## WORK INSTRUCTION
Check each line of the material below for "ruler" and copy those where it appears.

## EXTRACTED MATERIAL
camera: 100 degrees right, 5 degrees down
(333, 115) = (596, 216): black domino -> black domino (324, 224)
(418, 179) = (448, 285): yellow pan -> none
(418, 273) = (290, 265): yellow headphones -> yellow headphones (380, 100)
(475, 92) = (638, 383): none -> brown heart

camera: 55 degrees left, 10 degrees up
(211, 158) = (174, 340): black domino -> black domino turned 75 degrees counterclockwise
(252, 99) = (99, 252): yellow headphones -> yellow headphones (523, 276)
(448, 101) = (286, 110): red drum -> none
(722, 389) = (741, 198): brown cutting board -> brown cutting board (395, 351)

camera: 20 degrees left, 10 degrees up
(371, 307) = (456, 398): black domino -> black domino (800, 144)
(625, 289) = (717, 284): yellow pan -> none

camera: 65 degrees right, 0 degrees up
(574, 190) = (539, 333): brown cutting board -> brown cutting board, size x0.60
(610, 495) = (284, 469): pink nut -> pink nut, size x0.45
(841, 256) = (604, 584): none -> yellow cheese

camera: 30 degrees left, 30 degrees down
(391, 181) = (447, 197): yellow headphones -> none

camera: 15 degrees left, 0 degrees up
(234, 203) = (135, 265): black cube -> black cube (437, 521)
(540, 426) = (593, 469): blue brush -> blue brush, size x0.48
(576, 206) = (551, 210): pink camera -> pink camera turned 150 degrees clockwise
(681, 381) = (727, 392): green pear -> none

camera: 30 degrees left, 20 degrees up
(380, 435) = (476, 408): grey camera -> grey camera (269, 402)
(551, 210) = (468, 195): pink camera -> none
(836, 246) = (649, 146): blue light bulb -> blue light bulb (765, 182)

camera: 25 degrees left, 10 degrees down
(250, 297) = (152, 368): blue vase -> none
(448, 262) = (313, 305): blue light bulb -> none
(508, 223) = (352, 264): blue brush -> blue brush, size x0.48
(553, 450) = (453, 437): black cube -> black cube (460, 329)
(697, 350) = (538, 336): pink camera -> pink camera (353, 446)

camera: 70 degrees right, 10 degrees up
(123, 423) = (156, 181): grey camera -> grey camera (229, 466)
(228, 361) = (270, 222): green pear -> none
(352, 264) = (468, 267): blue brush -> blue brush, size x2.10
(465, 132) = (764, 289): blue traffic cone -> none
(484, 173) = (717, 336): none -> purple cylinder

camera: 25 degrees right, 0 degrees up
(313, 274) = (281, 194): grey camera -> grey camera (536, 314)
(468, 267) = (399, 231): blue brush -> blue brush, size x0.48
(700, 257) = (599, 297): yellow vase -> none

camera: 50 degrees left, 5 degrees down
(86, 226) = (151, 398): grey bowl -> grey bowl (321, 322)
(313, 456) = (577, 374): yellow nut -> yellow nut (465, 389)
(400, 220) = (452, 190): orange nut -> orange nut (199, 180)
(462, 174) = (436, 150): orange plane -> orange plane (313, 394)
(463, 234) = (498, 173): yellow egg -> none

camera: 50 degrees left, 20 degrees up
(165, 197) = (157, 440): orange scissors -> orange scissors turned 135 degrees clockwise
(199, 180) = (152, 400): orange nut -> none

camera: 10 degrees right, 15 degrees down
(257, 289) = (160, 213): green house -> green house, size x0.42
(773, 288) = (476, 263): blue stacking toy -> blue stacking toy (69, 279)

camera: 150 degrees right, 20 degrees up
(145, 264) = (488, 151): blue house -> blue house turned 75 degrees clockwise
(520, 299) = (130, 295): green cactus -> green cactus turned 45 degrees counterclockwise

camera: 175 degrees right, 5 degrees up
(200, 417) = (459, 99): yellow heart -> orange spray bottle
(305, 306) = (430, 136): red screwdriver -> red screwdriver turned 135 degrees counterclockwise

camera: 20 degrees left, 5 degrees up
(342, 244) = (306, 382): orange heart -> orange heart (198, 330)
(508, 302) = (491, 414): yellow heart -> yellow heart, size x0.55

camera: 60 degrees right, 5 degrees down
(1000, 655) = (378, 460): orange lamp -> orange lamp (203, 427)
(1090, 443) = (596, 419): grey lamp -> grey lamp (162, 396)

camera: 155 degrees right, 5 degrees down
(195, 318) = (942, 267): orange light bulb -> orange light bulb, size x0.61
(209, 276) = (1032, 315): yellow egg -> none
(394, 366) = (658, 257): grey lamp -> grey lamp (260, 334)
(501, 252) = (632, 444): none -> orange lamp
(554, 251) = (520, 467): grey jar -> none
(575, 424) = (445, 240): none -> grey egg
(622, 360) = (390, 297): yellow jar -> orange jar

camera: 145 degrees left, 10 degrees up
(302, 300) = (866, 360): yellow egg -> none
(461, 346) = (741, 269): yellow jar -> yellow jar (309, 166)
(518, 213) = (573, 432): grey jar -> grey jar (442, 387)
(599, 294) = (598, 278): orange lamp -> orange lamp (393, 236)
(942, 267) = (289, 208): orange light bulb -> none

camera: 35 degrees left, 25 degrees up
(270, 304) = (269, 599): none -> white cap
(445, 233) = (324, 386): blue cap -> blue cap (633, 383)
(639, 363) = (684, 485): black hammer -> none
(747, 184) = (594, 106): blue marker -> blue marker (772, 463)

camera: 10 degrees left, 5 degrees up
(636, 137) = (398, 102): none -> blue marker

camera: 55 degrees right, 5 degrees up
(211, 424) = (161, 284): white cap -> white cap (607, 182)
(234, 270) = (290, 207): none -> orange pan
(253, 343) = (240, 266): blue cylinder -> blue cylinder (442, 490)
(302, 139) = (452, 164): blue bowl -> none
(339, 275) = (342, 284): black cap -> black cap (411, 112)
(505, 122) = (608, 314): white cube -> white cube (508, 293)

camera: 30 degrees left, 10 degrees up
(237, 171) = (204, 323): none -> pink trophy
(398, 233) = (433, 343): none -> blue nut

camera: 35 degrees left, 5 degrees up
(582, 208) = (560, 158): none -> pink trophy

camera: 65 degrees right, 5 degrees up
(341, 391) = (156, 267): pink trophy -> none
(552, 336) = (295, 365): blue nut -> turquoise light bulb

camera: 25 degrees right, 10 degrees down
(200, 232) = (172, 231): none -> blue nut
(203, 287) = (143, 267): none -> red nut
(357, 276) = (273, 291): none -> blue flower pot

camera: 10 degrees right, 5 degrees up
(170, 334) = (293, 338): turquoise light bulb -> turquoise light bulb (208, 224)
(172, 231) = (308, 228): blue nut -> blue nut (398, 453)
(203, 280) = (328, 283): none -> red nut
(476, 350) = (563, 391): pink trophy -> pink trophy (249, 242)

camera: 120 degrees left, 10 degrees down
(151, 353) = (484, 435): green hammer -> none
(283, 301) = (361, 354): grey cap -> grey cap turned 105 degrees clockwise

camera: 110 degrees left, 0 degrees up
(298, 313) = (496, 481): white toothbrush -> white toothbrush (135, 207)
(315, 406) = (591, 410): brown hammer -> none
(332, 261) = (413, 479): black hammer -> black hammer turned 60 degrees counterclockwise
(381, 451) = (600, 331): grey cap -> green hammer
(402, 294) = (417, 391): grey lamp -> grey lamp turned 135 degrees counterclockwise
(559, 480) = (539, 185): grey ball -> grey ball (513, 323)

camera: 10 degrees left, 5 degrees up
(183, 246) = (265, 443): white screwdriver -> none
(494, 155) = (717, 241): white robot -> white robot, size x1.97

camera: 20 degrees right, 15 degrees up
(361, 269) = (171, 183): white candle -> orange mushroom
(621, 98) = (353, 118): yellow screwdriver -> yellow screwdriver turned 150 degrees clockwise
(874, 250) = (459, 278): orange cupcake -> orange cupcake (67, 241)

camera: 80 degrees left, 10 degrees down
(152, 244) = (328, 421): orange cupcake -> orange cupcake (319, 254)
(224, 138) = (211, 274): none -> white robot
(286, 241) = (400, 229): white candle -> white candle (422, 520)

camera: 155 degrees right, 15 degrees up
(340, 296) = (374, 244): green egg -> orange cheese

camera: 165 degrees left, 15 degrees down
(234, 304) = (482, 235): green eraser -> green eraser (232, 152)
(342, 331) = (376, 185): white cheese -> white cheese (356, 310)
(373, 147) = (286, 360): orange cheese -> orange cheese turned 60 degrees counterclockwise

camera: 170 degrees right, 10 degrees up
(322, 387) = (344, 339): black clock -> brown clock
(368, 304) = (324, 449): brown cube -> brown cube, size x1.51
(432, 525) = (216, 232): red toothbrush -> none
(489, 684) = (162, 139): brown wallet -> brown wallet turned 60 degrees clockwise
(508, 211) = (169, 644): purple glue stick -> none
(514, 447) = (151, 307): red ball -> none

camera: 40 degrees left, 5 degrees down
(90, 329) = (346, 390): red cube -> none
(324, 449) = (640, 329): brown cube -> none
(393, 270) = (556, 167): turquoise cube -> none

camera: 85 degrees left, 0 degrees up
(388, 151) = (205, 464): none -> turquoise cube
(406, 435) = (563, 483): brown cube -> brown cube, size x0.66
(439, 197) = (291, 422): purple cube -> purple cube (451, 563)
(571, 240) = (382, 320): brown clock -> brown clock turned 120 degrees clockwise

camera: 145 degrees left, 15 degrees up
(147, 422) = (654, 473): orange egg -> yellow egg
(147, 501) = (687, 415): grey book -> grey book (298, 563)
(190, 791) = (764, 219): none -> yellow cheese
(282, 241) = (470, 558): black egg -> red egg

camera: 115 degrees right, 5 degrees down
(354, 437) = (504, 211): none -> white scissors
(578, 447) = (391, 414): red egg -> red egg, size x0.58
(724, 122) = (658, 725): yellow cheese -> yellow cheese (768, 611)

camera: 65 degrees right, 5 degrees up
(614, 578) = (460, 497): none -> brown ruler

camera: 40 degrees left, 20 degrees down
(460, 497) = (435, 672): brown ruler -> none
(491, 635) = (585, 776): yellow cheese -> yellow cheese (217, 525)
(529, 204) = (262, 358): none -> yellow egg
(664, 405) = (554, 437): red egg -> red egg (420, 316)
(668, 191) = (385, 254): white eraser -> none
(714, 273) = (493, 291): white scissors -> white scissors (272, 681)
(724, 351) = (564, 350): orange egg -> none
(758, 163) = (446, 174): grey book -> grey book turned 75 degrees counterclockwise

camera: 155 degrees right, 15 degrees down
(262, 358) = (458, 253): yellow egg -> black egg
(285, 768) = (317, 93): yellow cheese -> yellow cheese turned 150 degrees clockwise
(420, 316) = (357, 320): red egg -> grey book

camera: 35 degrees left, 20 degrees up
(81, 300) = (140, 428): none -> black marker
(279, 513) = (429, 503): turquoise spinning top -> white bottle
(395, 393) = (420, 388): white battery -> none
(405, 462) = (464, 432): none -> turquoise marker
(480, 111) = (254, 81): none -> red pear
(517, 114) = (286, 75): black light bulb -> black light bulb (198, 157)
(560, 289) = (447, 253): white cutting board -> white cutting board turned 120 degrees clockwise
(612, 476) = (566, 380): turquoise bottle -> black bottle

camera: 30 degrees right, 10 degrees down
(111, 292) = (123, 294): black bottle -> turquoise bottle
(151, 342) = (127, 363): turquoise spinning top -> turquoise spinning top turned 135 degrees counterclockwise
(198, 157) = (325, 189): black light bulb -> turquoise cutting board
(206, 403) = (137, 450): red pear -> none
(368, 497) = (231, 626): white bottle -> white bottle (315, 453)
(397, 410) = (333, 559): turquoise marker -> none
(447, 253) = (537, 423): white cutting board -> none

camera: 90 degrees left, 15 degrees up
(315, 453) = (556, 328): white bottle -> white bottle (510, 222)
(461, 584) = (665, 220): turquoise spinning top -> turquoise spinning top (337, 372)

## ANSWER FOR THE TASK
(614, 578) = (460, 497): none -> brown ruler
(460, 497) = (435, 672): brown ruler -> none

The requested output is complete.